RECORDS FOR THE EXERCISE -

══════

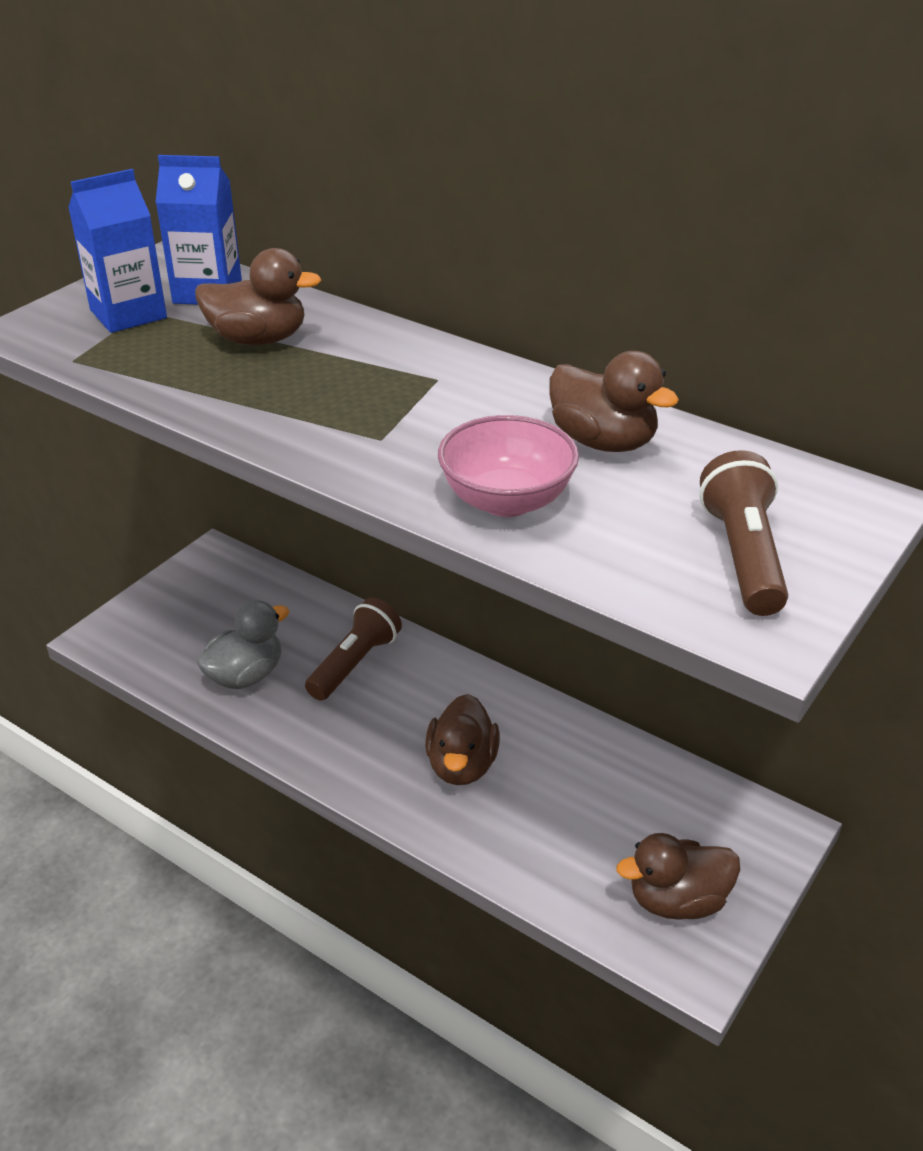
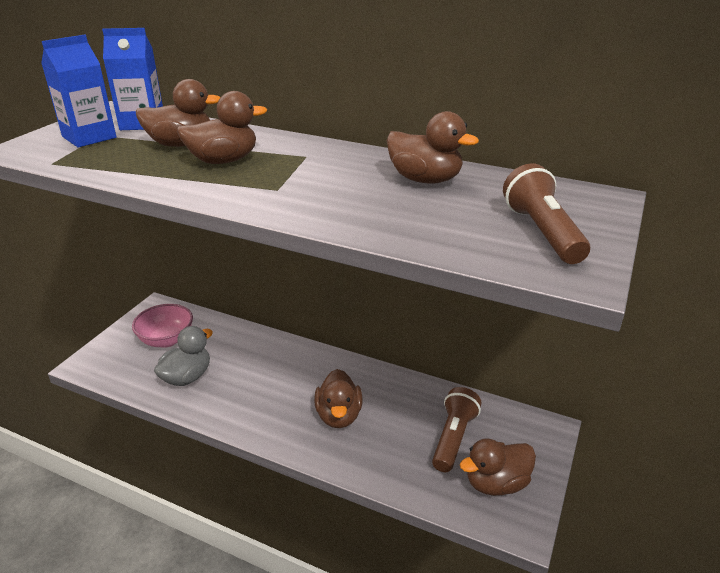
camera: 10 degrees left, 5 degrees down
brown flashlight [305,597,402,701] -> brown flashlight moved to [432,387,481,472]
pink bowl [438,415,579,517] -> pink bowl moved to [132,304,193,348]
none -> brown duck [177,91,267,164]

══════

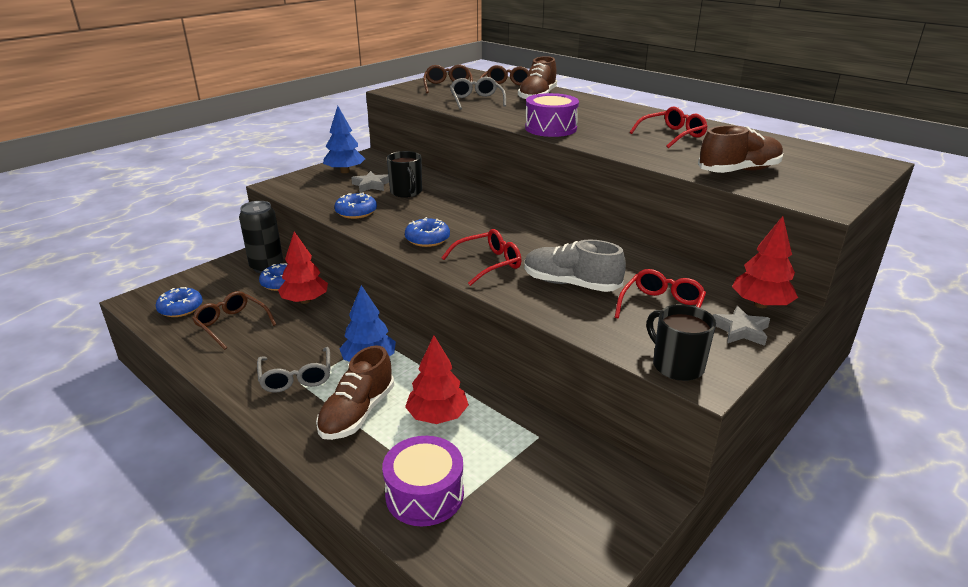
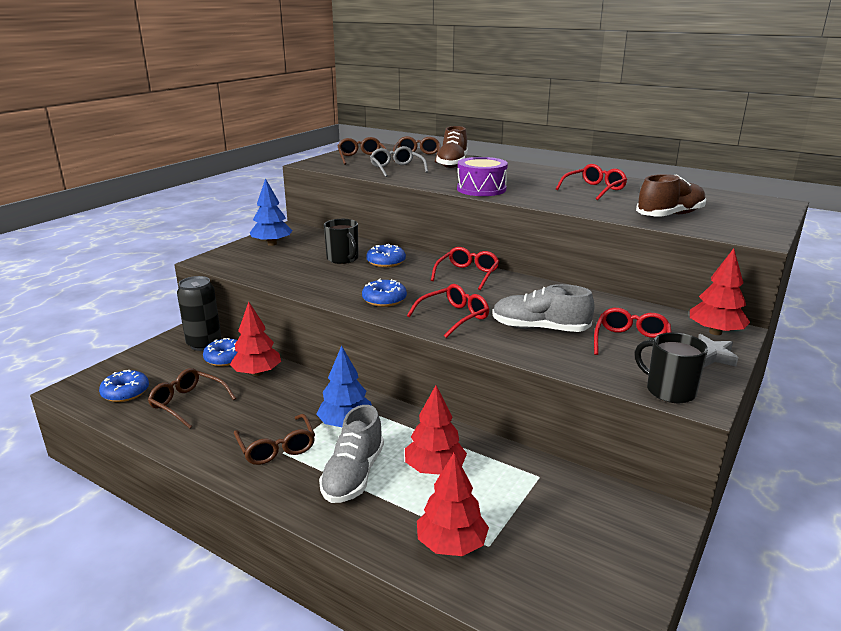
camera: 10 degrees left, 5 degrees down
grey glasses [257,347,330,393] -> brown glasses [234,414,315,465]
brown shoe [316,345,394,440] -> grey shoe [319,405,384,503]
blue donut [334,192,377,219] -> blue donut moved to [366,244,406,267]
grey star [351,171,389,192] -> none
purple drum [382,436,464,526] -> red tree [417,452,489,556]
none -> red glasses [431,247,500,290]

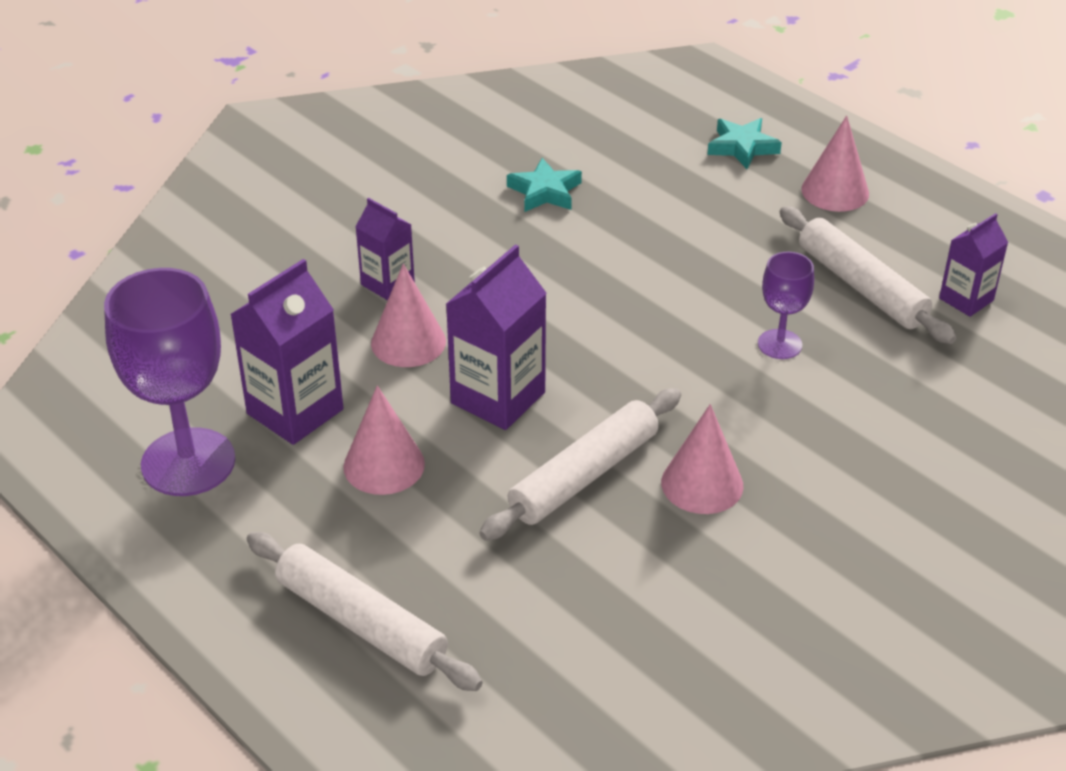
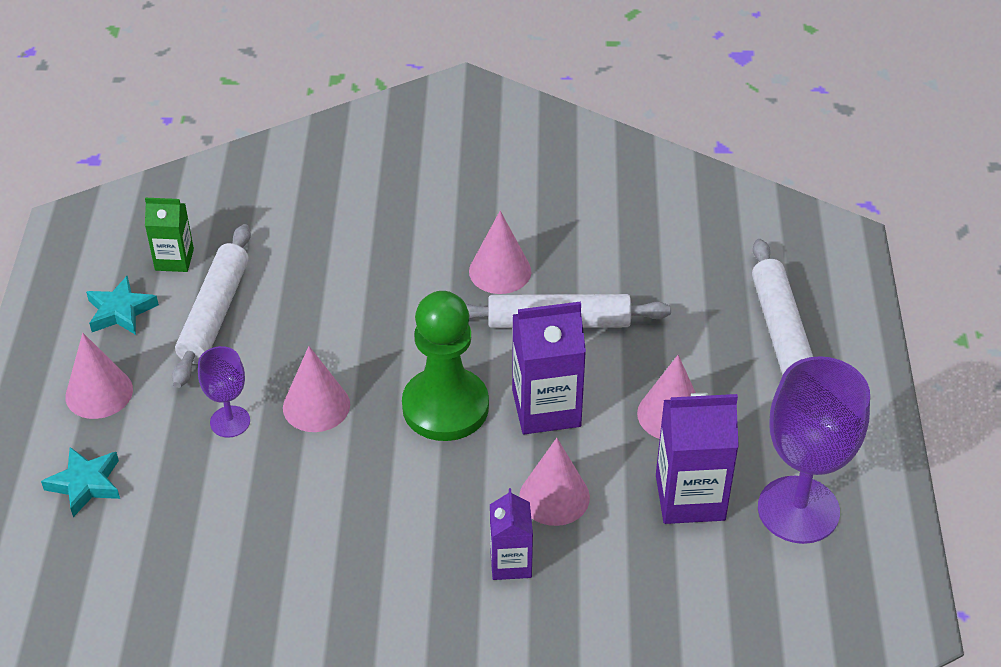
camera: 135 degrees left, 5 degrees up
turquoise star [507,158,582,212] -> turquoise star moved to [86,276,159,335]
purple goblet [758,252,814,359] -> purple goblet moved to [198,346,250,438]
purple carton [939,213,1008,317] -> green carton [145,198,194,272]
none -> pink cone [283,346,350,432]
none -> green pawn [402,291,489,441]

══════

PROBLEM DETAILS - Go line by line through the material above and return each one that includes "purple".

FINISHED TASK -
purple drum [382,436,464,526] -> red tree [417,452,489,556]
purple goblet [758,252,814,359] -> purple goblet moved to [198,346,250,438]
purple carton [939,213,1008,317] -> green carton [145,198,194,272]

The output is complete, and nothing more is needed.